> **What this task involves**
Leave every picture out, and retype all the remaining records exactly.

Spatial reasoning data:
=== Section Start ===
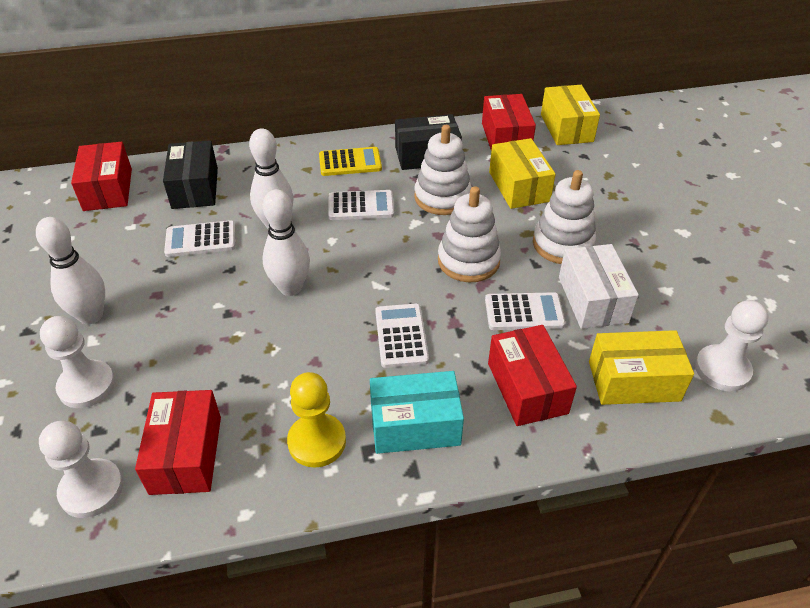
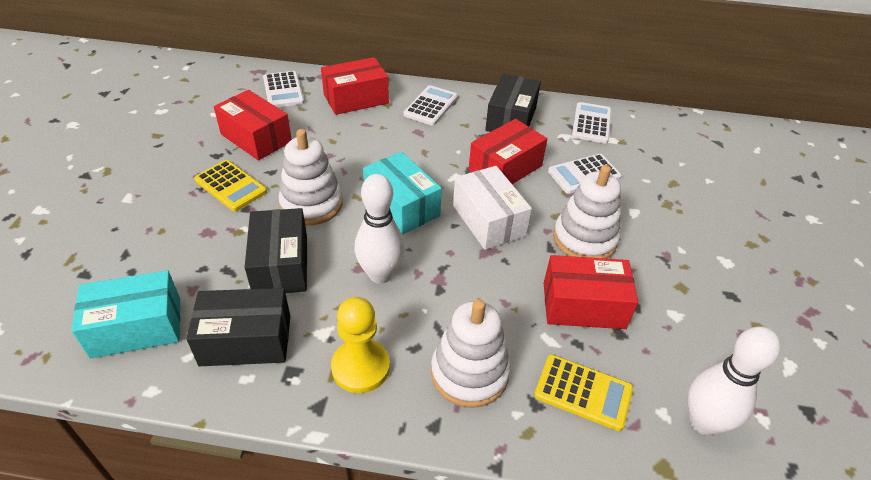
black box: 2 -> 3
turquoise box: 1 -> 2
white bowling pin: 3 -> 2
white pawn: 3 -> 0
yellow box: 3 -> 0
yellow calculator: 1 -> 2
=== Section End ===
> **Exercise result**
black box: 2 -> 3
turquoise box: 1 -> 2
white bowling pin: 3 -> 2
white pawn: 3 -> 0
yellow box: 3 -> 0
yellow calculator: 1 -> 2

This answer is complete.